▸ The task
Word for word, the data below must be repeated in full; no picture is to be included.

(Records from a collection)

______

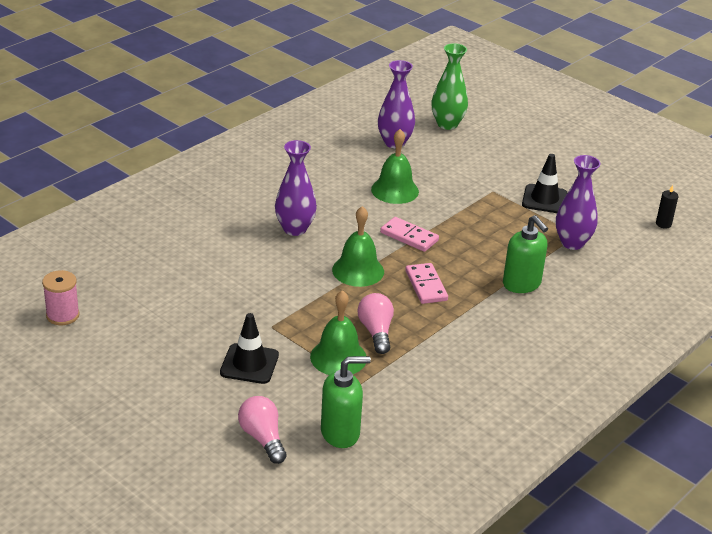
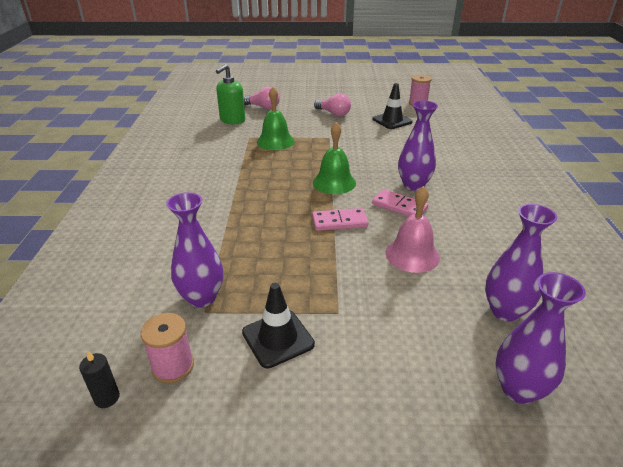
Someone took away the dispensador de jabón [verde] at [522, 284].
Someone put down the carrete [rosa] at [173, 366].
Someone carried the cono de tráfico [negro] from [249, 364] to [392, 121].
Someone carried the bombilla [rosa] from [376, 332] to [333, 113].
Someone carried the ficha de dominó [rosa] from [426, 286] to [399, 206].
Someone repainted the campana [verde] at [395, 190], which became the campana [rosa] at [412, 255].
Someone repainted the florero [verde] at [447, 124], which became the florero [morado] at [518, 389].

______

▸ Your solution
Someone took away the dispensador de jabón [verde] at [522, 284].
Someone put down the carrete [rosa] at [173, 366].
Someone carried the cono de tráfico [negro] from [249, 364] to [392, 121].
Someone carried the bombilla [rosa] from [376, 332] to [333, 113].
Someone carried the ficha de dominó [rosa] from [426, 286] to [399, 206].
Someone repainted the campana [verde] at [395, 190], which became the campana [rosa] at [412, 255].
Someone repainted the florero [verde] at [447, 124], which became the florero [morado] at [518, 389].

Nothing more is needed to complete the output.